Below is a listing; repeat exactly the lines from the one containing "none -> lime 1x2 brick [485,263,562,379]" to the one containing "cyan 1x2 brick [332,124,405,181]", both included.

━━━━━ RECORDS ━━━━━

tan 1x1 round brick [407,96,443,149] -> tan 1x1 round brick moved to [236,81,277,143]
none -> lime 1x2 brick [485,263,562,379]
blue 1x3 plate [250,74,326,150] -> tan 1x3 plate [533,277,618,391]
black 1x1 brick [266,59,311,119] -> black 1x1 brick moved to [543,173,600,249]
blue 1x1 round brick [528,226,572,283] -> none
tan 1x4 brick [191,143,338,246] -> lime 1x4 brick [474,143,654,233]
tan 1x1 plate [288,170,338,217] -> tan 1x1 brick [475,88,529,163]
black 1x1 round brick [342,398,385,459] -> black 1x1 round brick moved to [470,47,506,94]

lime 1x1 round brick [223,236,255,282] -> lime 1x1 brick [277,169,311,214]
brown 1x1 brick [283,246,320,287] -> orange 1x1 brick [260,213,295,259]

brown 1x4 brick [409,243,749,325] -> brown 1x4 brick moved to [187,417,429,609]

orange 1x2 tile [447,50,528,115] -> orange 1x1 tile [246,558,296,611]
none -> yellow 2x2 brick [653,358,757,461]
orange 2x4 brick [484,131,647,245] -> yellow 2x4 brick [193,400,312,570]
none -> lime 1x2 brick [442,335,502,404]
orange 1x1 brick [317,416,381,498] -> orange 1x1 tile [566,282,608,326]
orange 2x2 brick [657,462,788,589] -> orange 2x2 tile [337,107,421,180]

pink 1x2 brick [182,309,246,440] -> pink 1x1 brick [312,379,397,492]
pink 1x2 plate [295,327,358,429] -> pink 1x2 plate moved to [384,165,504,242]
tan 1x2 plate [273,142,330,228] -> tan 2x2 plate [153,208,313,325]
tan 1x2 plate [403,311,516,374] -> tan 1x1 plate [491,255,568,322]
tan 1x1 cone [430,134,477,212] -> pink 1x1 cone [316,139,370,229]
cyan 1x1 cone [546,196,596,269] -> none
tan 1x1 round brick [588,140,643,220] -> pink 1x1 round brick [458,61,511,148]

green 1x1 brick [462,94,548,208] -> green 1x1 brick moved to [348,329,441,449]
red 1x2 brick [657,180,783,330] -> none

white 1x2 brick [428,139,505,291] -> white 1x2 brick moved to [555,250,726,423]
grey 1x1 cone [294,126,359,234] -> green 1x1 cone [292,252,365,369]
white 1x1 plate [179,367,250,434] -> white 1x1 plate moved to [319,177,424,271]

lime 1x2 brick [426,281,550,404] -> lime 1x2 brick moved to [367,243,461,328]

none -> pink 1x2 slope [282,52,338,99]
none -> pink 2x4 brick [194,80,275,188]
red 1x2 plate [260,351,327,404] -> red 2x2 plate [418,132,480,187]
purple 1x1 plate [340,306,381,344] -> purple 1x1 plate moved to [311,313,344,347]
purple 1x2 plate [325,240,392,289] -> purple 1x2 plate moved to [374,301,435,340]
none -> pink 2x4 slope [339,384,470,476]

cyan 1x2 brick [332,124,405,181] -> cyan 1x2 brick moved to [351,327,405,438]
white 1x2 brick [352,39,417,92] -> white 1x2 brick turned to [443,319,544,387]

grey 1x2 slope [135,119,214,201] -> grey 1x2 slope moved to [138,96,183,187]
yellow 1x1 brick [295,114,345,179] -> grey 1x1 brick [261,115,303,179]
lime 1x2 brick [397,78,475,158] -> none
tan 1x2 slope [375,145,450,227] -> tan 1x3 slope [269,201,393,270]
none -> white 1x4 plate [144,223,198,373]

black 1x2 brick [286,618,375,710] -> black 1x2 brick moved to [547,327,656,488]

━━━━━

[ANSWER TO THE PROBLEM]
none -> lime 1x2 brick [485,263,562,379]
blue 1x3 plate [250,74,326,150] -> tan 1x3 plate [533,277,618,391]
black 1x1 brick [266,59,311,119] -> black 1x1 brick moved to [543,173,600,249]
blue 1x1 round brick [528,226,572,283] -> none
tan 1x4 brick [191,143,338,246] -> lime 1x4 brick [474,143,654,233]
tan 1x1 plate [288,170,338,217] -> tan 1x1 brick [475,88,529,163]
black 1x1 round brick [342,398,385,459] -> black 1x1 round brick moved to [470,47,506,94]

lime 1x1 round brick [223,236,255,282] -> lime 1x1 brick [277,169,311,214]
brown 1x1 brick [283,246,320,287] -> orange 1x1 brick [260,213,295,259]

brown 1x4 brick [409,243,749,325] -> brown 1x4 brick moved to [187,417,429,609]

orange 1x2 tile [447,50,528,115] -> orange 1x1 tile [246,558,296,611]
none -> yellow 2x2 brick [653,358,757,461]
orange 2x4 brick [484,131,647,245] -> yellow 2x4 brick [193,400,312,570]
none -> lime 1x2 brick [442,335,502,404]
orange 1x1 brick [317,416,381,498] -> orange 1x1 tile [566,282,608,326]
orange 2x2 brick [657,462,788,589] -> orange 2x2 tile [337,107,421,180]

pink 1x2 brick [182,309,246,440] -> pink 1x1 brick [312,379,397,492]
pink 1x2 plate [295,327,358,429] -> pink 1x2 plate moved to [384,165,504,242]
tan 1x2 plate [273,142,330,228] -> tan 2x2 plate [153,208,313,325]
tan 1x2 plate [403,311,516,374] -> tan 1x1 plate [491,255,568,322]
tan 1x1 cone [430,134,477,212] -> pink 1x1 cone [316,139,370,229]
cyan 1x1 cone [546,196,596,269] -> none
tan 1x1 round brick [588,140,643,220] -> pink 1x1 round brick [458,61,511,148]

green 1x1 brick [462,94,548,208] -> green 1x1 brick moved to [348,329,441,449]
red 1x2 brick [657,180,783,330] -> none

white 1x2 brick [428,139,505,291] -> white 1x2 brick moved to [555,250,726,423]
grey 1x1 cone [294,126,359,234] -> green 1x1 cone [292,252,365,369]
white 1x1 plate [179,367,250,434] -> white 1x1 plate moved to [319,177,424,271]

lime 1x2 brick [426,281,550,404] -> lime 1x2 brick moved to [367,243,461,328]

none -> pink 1x2 slope [282,52,338,99]
none -> pink 2x4 brick [194,80,275,188]
red 1x2 plate [260,351,327,404] -> red 2x2 plate [418,132,480,187]
purple 1x1 plate [340,306,381,344] -> purple 1x1 plate moved to [311,313,344,347]
purple 1x2 plate [325,240,392,289] -> purple 1x2 plate moved to [374,301,435,340]
none -> pink 2x4 slope [339,384,470,476]

cyan 1x2 brick [332,124,405,181] -> cyan 1x2 brick moved to [351,327,405,438]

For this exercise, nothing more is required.